WHAT YOU SHOULD DO: The complete listing should be copied out exactly.

SUPPLIED ENTRIES:

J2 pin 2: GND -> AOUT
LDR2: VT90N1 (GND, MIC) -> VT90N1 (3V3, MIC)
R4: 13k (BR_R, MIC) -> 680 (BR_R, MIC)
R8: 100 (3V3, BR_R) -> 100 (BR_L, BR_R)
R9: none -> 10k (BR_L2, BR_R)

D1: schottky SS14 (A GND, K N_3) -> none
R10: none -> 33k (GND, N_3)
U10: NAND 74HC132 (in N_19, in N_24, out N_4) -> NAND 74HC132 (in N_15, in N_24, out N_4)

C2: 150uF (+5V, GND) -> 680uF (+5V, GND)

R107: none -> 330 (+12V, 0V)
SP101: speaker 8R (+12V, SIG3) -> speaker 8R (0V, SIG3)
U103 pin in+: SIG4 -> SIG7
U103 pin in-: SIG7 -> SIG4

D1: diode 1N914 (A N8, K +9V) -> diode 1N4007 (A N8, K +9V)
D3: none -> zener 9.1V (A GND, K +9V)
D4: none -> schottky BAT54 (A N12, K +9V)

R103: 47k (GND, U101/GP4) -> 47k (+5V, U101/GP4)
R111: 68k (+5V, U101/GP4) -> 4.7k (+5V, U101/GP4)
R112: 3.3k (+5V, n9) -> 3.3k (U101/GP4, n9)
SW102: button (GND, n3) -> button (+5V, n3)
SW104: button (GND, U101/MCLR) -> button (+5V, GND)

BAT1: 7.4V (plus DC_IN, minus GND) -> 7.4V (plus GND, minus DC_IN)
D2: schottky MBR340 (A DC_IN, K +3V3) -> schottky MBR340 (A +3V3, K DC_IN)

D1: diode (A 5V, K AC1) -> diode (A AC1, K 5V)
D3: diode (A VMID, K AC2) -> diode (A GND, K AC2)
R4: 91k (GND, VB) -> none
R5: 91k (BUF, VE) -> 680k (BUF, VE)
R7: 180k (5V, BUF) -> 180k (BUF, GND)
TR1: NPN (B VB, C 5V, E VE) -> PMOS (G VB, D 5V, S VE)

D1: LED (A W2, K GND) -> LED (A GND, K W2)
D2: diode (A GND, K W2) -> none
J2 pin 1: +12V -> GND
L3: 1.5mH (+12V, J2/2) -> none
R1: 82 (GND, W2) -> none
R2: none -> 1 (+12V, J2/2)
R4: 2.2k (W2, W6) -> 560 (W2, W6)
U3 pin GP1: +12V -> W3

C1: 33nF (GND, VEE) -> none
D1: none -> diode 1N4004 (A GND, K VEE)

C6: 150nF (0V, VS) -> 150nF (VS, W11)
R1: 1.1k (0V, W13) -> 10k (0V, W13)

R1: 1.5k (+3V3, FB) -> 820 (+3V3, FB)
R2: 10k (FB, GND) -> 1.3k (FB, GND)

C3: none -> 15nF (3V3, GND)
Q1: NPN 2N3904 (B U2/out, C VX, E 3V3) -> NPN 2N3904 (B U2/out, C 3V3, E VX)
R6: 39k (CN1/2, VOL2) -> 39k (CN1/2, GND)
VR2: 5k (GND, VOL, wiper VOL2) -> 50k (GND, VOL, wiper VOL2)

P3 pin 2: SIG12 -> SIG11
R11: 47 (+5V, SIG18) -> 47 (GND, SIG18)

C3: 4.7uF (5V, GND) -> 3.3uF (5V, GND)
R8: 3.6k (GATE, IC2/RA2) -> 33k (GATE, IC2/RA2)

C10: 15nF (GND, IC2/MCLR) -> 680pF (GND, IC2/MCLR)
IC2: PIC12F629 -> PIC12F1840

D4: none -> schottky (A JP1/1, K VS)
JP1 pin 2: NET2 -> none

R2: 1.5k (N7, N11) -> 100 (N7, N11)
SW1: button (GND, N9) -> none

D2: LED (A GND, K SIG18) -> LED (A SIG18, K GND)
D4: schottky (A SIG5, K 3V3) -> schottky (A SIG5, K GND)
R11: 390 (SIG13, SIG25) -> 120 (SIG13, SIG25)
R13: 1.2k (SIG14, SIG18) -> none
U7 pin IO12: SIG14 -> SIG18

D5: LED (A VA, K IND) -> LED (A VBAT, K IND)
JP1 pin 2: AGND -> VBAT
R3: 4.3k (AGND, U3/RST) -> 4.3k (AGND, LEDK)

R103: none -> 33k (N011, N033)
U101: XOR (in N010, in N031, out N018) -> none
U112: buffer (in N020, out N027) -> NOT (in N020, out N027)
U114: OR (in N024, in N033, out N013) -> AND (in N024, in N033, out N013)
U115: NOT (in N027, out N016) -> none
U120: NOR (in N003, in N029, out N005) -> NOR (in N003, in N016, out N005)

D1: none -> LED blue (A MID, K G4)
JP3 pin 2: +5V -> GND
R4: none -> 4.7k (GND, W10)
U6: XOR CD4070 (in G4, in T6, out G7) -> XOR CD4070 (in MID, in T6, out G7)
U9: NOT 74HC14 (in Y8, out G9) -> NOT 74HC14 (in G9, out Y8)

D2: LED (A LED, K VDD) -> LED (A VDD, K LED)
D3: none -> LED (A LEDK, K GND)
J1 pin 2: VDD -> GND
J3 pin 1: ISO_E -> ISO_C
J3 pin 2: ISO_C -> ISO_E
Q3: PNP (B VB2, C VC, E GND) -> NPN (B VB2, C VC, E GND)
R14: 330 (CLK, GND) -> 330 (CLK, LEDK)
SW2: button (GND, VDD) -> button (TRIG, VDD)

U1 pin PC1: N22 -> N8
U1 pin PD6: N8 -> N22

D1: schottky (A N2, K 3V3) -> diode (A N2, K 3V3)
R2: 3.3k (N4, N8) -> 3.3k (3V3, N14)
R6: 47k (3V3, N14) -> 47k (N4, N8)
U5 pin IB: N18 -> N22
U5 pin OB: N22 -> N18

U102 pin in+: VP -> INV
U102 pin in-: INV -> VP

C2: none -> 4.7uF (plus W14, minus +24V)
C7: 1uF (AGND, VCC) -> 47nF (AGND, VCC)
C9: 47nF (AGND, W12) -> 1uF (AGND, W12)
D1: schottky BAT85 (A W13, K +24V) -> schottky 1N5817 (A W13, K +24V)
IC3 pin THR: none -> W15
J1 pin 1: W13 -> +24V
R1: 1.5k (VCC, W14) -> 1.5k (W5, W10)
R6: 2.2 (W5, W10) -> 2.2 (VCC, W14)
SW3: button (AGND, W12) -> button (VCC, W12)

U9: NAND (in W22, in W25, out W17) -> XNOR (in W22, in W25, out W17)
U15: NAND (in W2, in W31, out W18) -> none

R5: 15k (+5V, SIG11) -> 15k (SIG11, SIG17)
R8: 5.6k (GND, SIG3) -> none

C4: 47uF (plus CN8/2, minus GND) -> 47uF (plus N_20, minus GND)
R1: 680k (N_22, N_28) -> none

TASK RESULT:
J2 pin 2: GND -> AOUT
LDR2: VT90N1 (GND, MIC) -> VT90N1 (3V3, MIC)
R4: 13k (BR_R, MIC) -> 680 (BR_R, MIC)
R8: 100 (3V3, BR_R) -> 100 (BR_L, BR_R)
R9: none -> 10k (BR_L2, BR_R)

D1: schottky SS14 (A GND, K N_3) -> none
R10: none -> 33k (GND, N_3)
U10: NAND 74HC132 (in N_19, in N_24, out N_4) -> NAND 74HC132 (in N_15, in N_24, out N_4)

C2: 150uF (+5V, GND) -> 680uF (+5V, GND)

R107: none -> 330 (+12V, 0V)
SP101: speaker 8R (+12V, SIG3) -> speaker 8R (0V, SIG3)
U103 pin in+: SIG4 -> SIG7
U103 pin in-: SIG7 -> SIG4

D1: diode 1N914 (A N8, K +9V) -> diode 1N4007 (A N8, K +9V)
D3: none -> zener 9.1V (A GND, K +9V)
D4: none -> schottky BAT54 (A N12, K +9V)

R103: 47k (GND, U101/GP4) -> 47k (+5V, U101/GP4)
R111: 68k (+5V, U101/GP4) -> 4.7k (+5V, U101/GP4)
R112: 3.3k (+5V, n9) -> 3.3k (U101/GP4, n9)
SW102: button (GND, n3) -> button (+5V, n3)
SW104: button (GND, U101/MCLR) -> button (+5V, GND)

BAT1: 7.4V (plus DC_IN, minus GND) -> 7.4V (plus GND, minus DC_IN)
D2: schottky MBR340 (A DC_IN, K +3V3) -> schottky MBR340 (A +3V3, K DC_IN)

D1: diode (A 5V, K AC1) -> diode (A AC1, K 5V)
D3: diode (A VMID, K AC2) -> diode (A GND, K AC2)
R4: 91k (GND, VB) -> none
R5: 91k (BUF, VE) -> 680k (BUF, VE)
R7: 180k (5V, BUF) -> 180k (BUF, GND)
TR1: NPN (B VB, C 5V, E VE) -> PMOS (G VB, D 5V, S VE)

D1: LED (A W2, K GND) -> LED (A GND, K W2)
D2: diode (A GND, K W2) -> none
J2 pin 1: +12V -> GND
L3: 1.5mH (+12V, J2/2) -> none
R1: 82 (GND, W2) -> none
R2: none -> 1 (+12V, J2/2)
R4: 2.2k (W2, W6) -> 560 (W2, W6)
U3 pin GP1: +12V -> W3

C1: 33nF (GND, VEE) -> none
D1: none -> diode 1N4004 (A GND, K VEE)

C6: 150nF (0V, VS) -> 150nF (VS, W11)
R1: 1.1k (0V, W13) -> 10k (0V, W13)

R1: 1.5k (+3V3, FB) -> 820 (+3V3, FB)
R2: 10k (FB, GND) -> 1.3k (FB, GND)

C3: none -> 15nF (3V3, GND)
Q1: NPN 2N3904 (B U2/out, C VX, E 3V3) -> NPN 2N3904 (B U2/out, C 3V3, E VX)
R6: 39k (CN1/2, VOL2) -> 39k (CN1/2, GND)
VR2: 5k (GND, VOL, wiper VOL2) -> 50k (GND, VOL, wiper VOL2)

P3 pin 2: SIG12 -> SIG11
R11: 47 (+5V, SIG18) -> 47 (GND, SIG18)

C3: 4.7uF (5V, GND) -> 3.3uF (5V, GND)
R8: 3.6k (GATE, IC2/RA2) -> 33k (GATE, IC2/RA2)

C10: 15nF (GND, IC2/MCLR) -> 680pF (GND, IC2/MCLR)
IC2: PIC12F629 -> PIC12F1840

D4: none -> schottky (A JP1/1, K VS)
JP1 pin 2: NET2 -> none

R2: 1.5k (N7, N11) -> 100 (N7, N11)
SW1: button (GND, N9) -> none

D2: LED (A GND, K SIG18) -> LED (A SIG18, K GND)
D4: schottky (A SIG5, K 3V3) -> schottky (A SIG5, K GND)
R11: 390 (SIG13, SIG25) -> 120 (SIG13, SIG25)
R13: 1.2k (SIG14, SIG18) -> none
U7 pin IO12: SIG14 -> SIG18

D5: LED (A VA, K IND) -> LED (A VBAT, K IND)
JP1 pin 2: AGND -> VBAT
R3: 4.3k (AGND, U3/RST) -> 4.3k (AGND, LEDK)

R103: none -> 33k (N011, N033)
U101: XOR (in N010, in N031, out N018) -> none
U112: buffer (in N020, out N027) -> NOT (in N020, out N027)
U114: OR (in N024, in N033, out N013) -> AND (in N024, in N033, out N013)
U115: NOT (in N027, out N016) -> none
U120: NOR (in N003, in N029, out N005) -> NOR (in N003, in N016, out N005)

D1: none -> LED blue (A MID, K G4)
JP3 pin 2: +5V -> GND
R4: none -> 4.7k (GND, W10)
U6: XOR CD4070 (in G4, in T6, out G7) -> XOR CD4070 (in MID, in T6, out G7)
U9: NOT 74HC14 (in Y8, out G9) -> NOT 74HC14 (in G9, out Y8)

D2: LED (A LED, K VDD) -> LED (A VDD, K LED)
D3: none -> LED (A LEDK, K GND)
J1 pin 2: VDD -> GND
J3 pin 1: ISO_E -> ISO_C
J3 pin 2: ISO_C -> ISO_E
Q3: PNP (B VB2, C VC, E GND) -> NPN (B VB2, C VC, E GND)
R14: 330 (CLK, GND) -> 330 (CLK, LEDK)
SW2: button (GND, VDD) -> button (TRIG, VDD)

U1 pin PC1: N22 -> N8
U1 pin PD6: N8 -> N22

D1: schottky (A N2, K 3V3) -> diode (A N2, K 3V3)
R2: 3.3k (N4, N8) -> 3.3k (3V3, N14)
R6: 47k (3V3, N14) -> 47k (N4, N8)
U5 pin IB: N18 -> N22
U5 pin OB: N22 -> N18

U102 pin in+: VP -> INV
U102 pin in-: INV -> VP

C2: none -> 4.7uF (plus W14, minus +24V)
C7: 1uF (AGND, VCC) -> 47nF (AGND, VCC)
C9: 47nF (AGND, W12) -> 1uF (AGND, W12)
D1: schottky BAT85 (A W13, K +24V) -> schottky 1N5817 (A W13, K +24V)
IC3 pin THR: none -> W15
J1 pin 1: W13 -> +24V
R1: 1.5k (VCC, W14) -> 1.5k (W5, W10)
R6: 2.2 (W5, W10) -> 2.2 (VCC, W14)
SW3: button (AGND, W12) -> button (VCC, W12)

U9: NAND (in W22, in W25, out W17) -> XNOR (in W22, in W25, out W17)
U15: NAND (in W2, in W31, out W18) -> none

R5: 15k (+5V, SIG11) -> 15k (SIG11, SIG17)
R8: 5.6k (GND, SIG3) -> none

C4: 47uF (plus CN8/2, minus GND) -> 47uF (plus N_20, minus GND)
R1: 680k (N_22, N_28) -> none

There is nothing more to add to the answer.